= Beginning of Section =

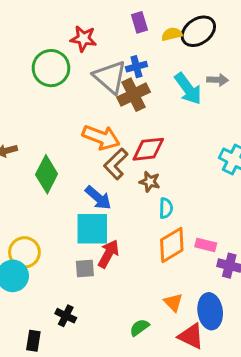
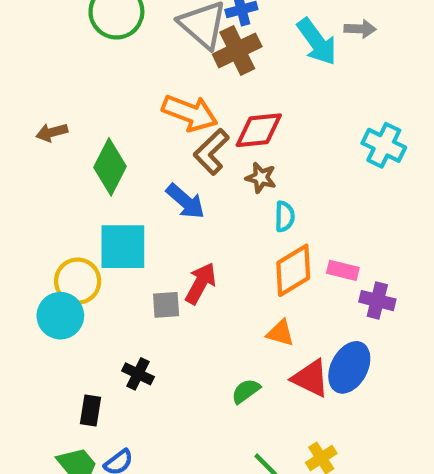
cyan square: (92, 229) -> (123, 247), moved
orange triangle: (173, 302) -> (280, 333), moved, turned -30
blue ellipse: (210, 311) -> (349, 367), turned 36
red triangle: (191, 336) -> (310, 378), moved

= End of Section =
= Beginning of Section =

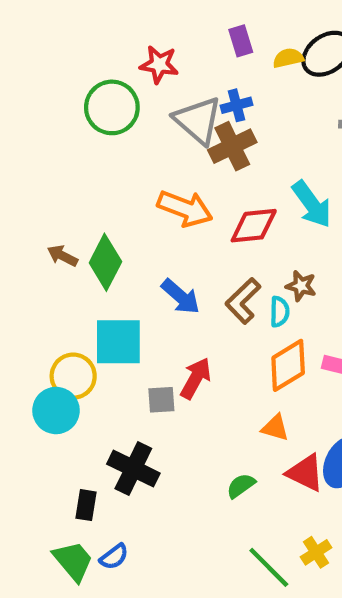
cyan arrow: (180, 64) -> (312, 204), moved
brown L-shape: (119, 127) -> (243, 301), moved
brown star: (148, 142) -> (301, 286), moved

= End of Section =

Only those lines of the entries above that run from the line containing "blue ellipse: (210, 311)" to the line containing "red triangle: (191, 336) -> (310, 378), moved", both included, should be transcribed exactly.

- [Exercise solution]
blue ellipse: (210, 311) -> (349, 367), turned 36
red triangle: (191, 336) -> (310, 378), moved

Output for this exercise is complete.